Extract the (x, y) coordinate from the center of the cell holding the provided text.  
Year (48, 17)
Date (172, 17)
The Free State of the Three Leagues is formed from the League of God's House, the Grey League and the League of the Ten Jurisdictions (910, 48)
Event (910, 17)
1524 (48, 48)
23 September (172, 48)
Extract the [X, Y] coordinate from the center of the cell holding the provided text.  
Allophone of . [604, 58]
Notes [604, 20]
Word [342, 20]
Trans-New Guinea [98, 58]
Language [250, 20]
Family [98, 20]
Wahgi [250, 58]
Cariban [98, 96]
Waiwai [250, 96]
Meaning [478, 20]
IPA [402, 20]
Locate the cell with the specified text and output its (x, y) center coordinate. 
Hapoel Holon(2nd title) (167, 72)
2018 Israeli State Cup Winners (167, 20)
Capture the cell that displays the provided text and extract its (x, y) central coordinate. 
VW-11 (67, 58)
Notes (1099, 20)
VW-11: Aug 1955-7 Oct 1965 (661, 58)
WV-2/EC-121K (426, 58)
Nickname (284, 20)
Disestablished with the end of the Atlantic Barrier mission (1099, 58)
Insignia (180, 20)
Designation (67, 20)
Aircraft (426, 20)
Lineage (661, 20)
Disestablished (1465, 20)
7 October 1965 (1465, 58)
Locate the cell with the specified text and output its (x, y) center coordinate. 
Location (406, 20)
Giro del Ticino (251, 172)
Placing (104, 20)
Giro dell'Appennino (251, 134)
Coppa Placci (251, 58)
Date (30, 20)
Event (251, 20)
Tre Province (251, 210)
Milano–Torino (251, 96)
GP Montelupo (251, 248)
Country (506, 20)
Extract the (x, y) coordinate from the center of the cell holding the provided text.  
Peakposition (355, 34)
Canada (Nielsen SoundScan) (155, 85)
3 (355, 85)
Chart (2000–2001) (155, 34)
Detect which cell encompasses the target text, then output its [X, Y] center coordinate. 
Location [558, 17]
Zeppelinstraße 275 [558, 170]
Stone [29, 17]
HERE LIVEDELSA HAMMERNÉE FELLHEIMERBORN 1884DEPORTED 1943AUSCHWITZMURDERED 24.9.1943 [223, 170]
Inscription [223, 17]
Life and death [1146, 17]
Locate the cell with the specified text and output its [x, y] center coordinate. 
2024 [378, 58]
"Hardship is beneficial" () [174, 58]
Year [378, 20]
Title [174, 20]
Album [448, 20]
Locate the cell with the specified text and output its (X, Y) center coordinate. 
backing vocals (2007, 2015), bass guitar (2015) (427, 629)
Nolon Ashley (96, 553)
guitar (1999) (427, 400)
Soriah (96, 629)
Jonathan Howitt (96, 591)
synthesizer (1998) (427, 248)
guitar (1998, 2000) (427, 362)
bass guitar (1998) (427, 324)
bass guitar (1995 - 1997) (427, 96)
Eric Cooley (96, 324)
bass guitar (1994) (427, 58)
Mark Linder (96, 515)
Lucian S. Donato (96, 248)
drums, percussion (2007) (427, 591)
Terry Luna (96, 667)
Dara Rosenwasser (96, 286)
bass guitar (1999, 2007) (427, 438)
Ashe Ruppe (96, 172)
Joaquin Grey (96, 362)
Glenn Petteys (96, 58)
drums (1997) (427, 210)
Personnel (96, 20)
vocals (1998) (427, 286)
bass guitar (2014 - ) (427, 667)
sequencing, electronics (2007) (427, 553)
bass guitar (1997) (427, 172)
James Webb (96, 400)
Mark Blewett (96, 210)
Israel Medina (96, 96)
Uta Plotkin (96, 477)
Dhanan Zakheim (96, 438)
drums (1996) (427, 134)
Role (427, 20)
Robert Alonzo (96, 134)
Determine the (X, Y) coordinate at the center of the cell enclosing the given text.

════════════════

• **Aim of the exercise**
Can you output every line of the records above as a JSON list of strings, one string per line, with blank lines omitted?

• **Answer to this task**
[
  "Extract the (x, y) coordinate from the center of the cell holding the provided text.  ",
  "Year (48, 17)",
  "Date (172, 17)",
  "The Free State of the Three Leagues is formed from the League of God's House, the Grey League and the League of the Ten Jurisdictions (910, 48)",
  "Event (910, 17)",
  "1524 (48, 48)",
  "23 September (172, 48)",
  "Extract the [X, Y] coordinate from the center of the cell holding the provided text.  ",
  "Allophone of . [604, 58]",
  "Notes [604, 20]",
  "Word [342, 20]",
  "Trans-New Guinea [98, 58]",
  "Language [250, 20]",
  "Family [98, 20]",
  "Wahgi [250, 58]",
  "Cariban [98, 96]",
  "Waiwai [250, 96]",
  "Meaning [478, 20]",
  "IPA [402, 20]",
  "Locate the cell with the specified text and output its (x, y) center coordinate. ",
  "Hapoel Holon(2nd title) (167, 72)",
  "2018 Israeli State Cup Winners (167, 20)",
  "Capture the cell that displays the provided text and extract its (x, y) central coordinate. ",
  "VW-11 (67, 58)",
  "Notes (1099, 20)",
  "VW-11: Aug 1955-7 Oct 1965 (661, 58)",
  "WV-2/EC-121K (426, 58)",
  "Nickname (284, 20)",
  "Disestablished with the end of the Atlantic Barrier mission (1099, 58)",
  "Insignia (180, 20)",
  "Designation (67, 20)",
  "Aircraft (426, 20)",
  "Lineage (661, 20)",
  "Disestablished (1465, 20)",
  "7 October 1965 (1465, 58)",
  "Locate the cell with the specified text and output its (x, y) center coordinate. ",
  "Location (406, 20)",
  "Giro del Ticino (251, 172)",
  "Placing (104, 20)",
  "Giro dell'Appennino (251, 134)",
  "Coppa Placci (251, 58)",
  "Date (30, 20)",
  "Event (251, 20)",
  "Tre Province (251, 210)",
  "Milano–Torino (251, 96)",
  "GP Montelupo (251, 248)",
  "Country (506, 20)",
  "Extract the (x, y) coordinate from the center of the cell holding the provided text.  ",
  "Peakposition (355, 34)",
  "Canada (Nielsen SoundScan) (155, 85)",
  "3 (355, 85)",
  "Chart (2000–2001) (155, 34)",
  "Detect which cell encompasses the target text, then output its [X, Y] center coordinate. ",
  "Location [558, 17]",
  "Zeppelinstraße 275 [558, 170]",
  "Stone [29, 17]",
  "HERE LIVEDELSA HAMMERNÉE FELLHEIMERBORN 1884DEPORTED 1943AUSCHWITZMURDERED 24.9.1943 [223, 170]",
  "Inscription [223, 17]",
  "Life and death [1146, 17]",
  "Locate the cell with the specified text and output its [x, y] center coordinate. ",
  "2024 [378, 58]",
  "\"Hardship is beneficial\" () [174, 58]",
  "Year [378, 20]",
  "Title [174, 20]",
  "Album [448, 20]",
  "Locate the cell with the specified text and output its (X, Y) center coordinate. ",
  "backing vocals (2007, 2015), bass guitar (2015) (427, 629)",
  "Nolon Ashley (96, 553)",
  "guitar (1999) (427, 400)",
  "Soriah (96, 629)",
  "Jonathan Howitt (96, 591)",
  "synthesizer (1998) (427, 248)",
  "guitar (1998, 2000) (427, 362)",
  "bass guitar (1998) (427, 324)",
  "bass guitar (1995 - 1997) (427, 96)",
  "Eric Cooley (96, 324)",
  "bass guitar (1994) (427, 58)",
  "Mark Linder (96, 515)",
  "Lucian S. Donato (96, 248)",
  "drums, percussion (2007) (427, 591)",
  "Terry Luna (96, 667)",
  "Dara Rosenwasser (96, 286)",
  "bass guitar (1999, 2007) (427, 438)",
  "Ashe Ruppe (96, 172)",
  "Joaquin Grey (96, 362)",
  "Glenn Petteys (96, 58)",
  "drums (1997) (427, 210)",
  "Personnel (96, 20)",
  "vocals (1998) (427, 286)",
  "bass guitar (2014 - ) (427, 667)",
  "sequencing, electronics (2007) (427, 553)",
  "bass guitar (1997) (427, 172)",
  "James Webb (96, 400)",
  "Mark Blewett (96, 210)",
  "Israel Medina (96, 96)",
  "Uta Plotkin (96, 477)",
  "Dhanan Zakheim (96, 438)",
  "drums (1996) (427, 134)",
  "Role (427, 20)",
  "Robert Alonzo (96, 134)",
  "Determine the (X, Y) coordinate at the center of the cell enclosing the given text."
]